> Work instructions: Echo the rows that begin at the line containing "Question: Is silver" and stop after the line containing "Question: Which of", leaving out the pictures.

> Information shown:
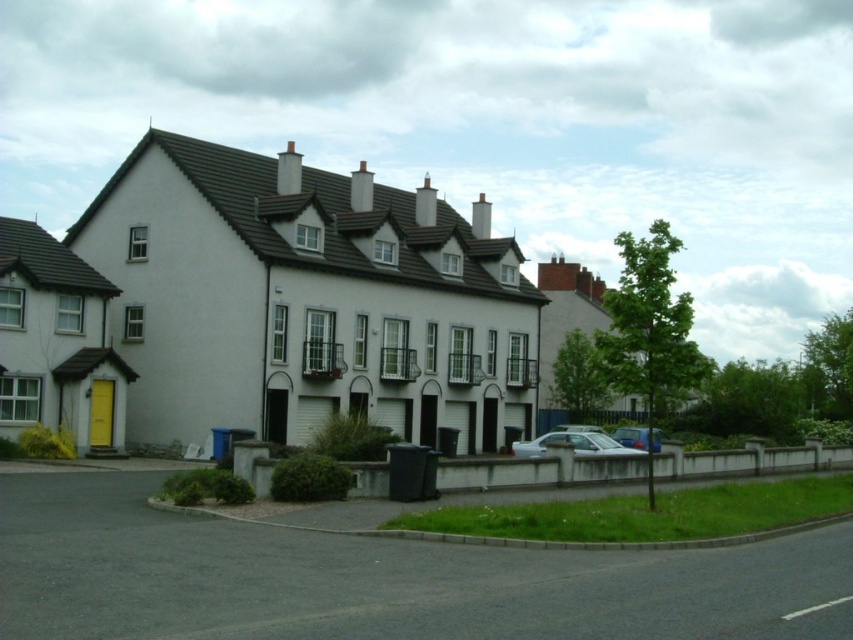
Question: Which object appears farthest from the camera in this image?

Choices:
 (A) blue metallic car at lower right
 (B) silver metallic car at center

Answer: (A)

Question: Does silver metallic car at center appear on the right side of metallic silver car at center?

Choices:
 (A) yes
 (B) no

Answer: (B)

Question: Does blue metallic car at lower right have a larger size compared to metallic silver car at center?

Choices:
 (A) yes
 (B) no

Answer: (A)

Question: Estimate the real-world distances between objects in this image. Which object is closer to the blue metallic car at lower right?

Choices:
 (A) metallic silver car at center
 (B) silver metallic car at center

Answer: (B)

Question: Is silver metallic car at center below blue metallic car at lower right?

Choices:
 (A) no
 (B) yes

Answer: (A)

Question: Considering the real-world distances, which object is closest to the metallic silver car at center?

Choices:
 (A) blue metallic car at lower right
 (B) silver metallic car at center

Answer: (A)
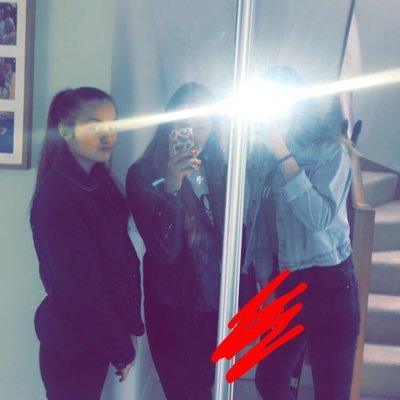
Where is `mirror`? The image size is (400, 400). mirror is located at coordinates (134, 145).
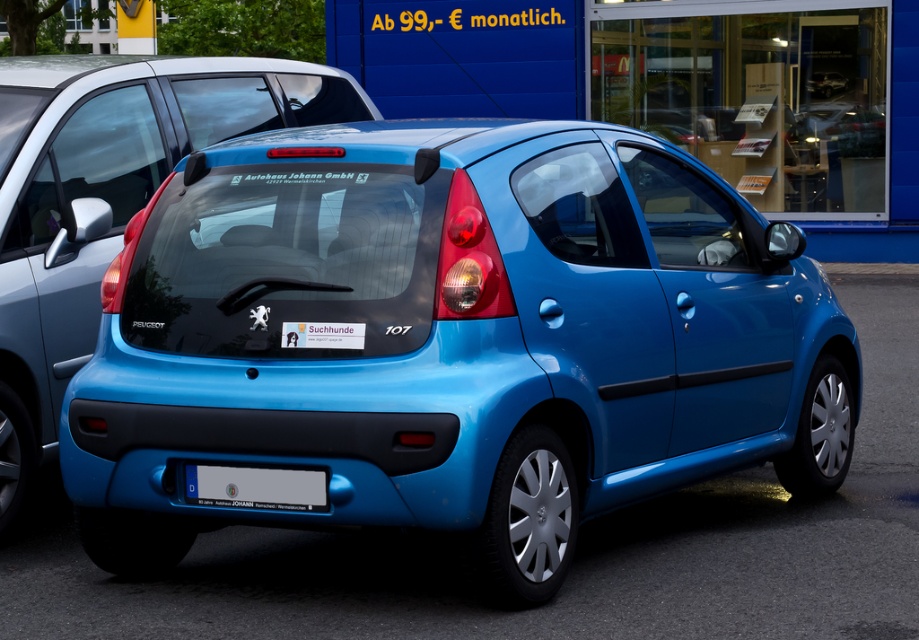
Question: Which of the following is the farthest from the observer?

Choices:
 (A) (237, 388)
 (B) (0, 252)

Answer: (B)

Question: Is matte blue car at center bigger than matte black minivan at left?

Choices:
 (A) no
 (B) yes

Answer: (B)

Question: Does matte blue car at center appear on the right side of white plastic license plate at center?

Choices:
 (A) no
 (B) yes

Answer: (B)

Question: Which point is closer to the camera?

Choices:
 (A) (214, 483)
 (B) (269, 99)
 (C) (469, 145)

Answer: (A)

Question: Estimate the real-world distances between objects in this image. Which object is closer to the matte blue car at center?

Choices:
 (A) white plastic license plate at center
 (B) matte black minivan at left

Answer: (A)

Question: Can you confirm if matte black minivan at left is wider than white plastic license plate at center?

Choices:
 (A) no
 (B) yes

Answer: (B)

---

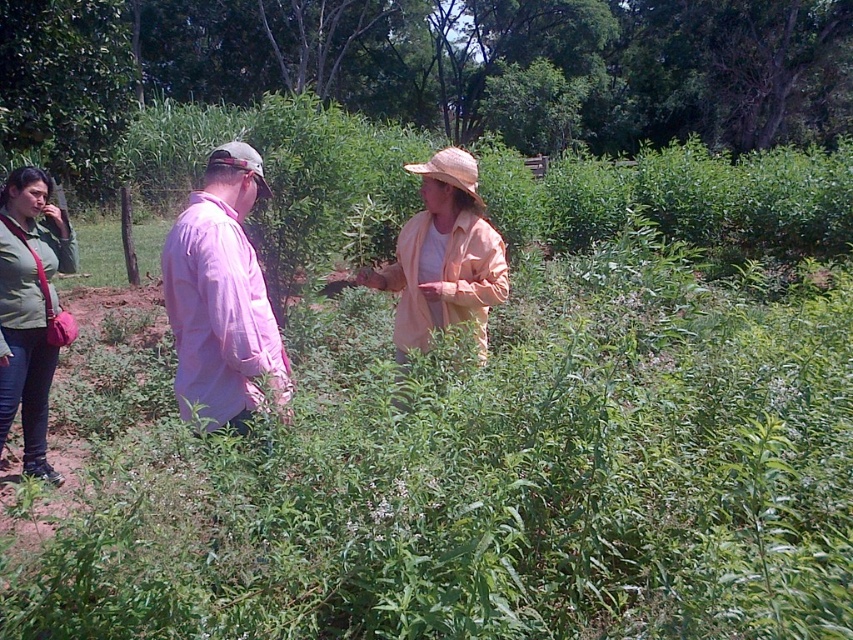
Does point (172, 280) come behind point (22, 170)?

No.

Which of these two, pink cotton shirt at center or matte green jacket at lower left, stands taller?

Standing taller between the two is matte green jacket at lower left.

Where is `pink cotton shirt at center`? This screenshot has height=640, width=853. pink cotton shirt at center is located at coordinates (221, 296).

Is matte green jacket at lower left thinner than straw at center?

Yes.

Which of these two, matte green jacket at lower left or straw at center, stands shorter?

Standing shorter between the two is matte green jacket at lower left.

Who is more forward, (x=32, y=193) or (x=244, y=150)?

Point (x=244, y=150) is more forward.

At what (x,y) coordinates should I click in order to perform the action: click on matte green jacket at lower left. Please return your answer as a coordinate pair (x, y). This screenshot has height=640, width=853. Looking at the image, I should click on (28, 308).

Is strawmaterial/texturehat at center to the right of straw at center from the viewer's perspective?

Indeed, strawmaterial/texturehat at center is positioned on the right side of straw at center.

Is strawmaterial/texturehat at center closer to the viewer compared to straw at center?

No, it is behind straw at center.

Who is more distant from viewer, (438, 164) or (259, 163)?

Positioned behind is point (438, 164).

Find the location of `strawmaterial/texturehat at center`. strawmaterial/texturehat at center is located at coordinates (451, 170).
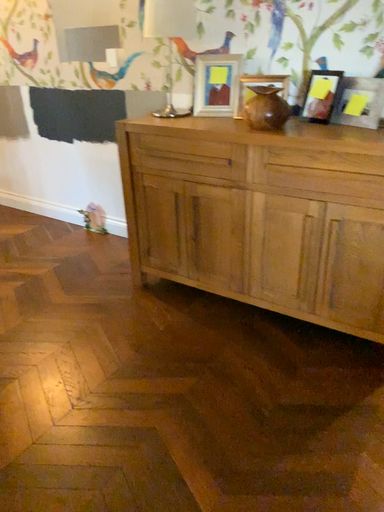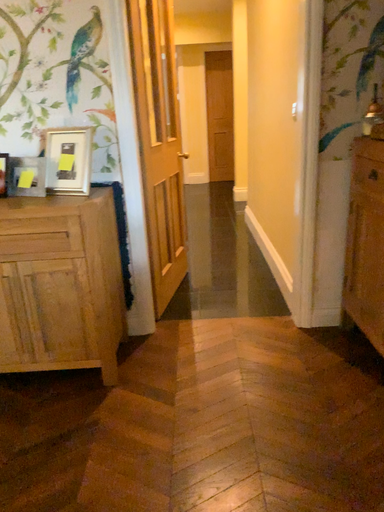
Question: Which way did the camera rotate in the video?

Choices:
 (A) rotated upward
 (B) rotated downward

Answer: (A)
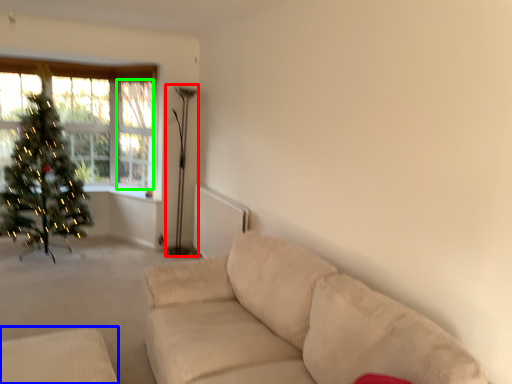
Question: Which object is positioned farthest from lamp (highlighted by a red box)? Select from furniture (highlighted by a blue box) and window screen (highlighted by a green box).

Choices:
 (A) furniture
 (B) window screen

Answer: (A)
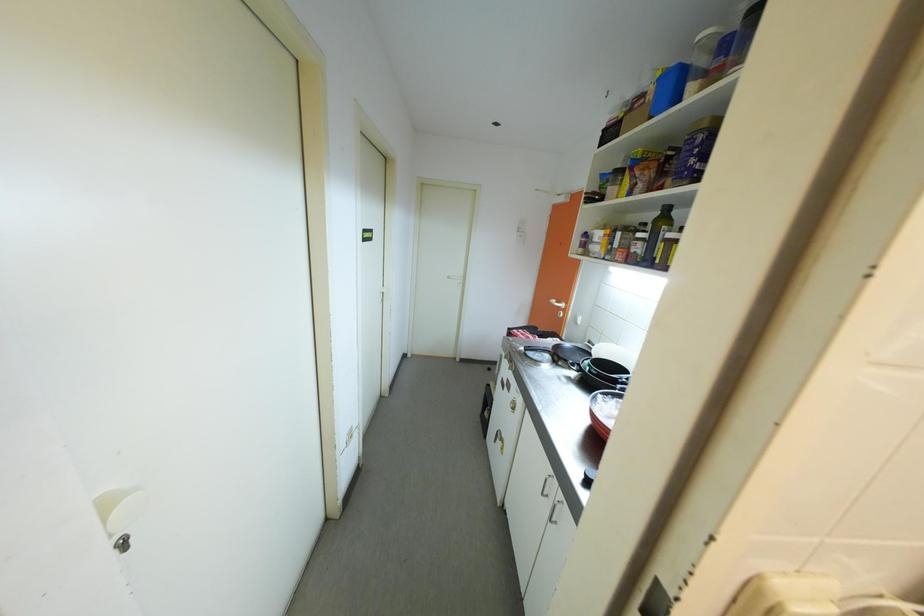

> Solution for this exercise:
Question: Is silver metallic car at center below blue metallic car at lower right?

Choices:
 (A) no
 (B) yes

Answer: (A)

Question: Considering the real-world distances, which object is closest to the metallic silver car at center?

Choices:
 (A) blue metallic car at lower right
 (B) silver metallic car at center

Answer: (A)
Where is `mirror`? The image size is (400, 400). mirror is located at coordinates (134, 145).
Question: Which of the following is the farthest from the observer?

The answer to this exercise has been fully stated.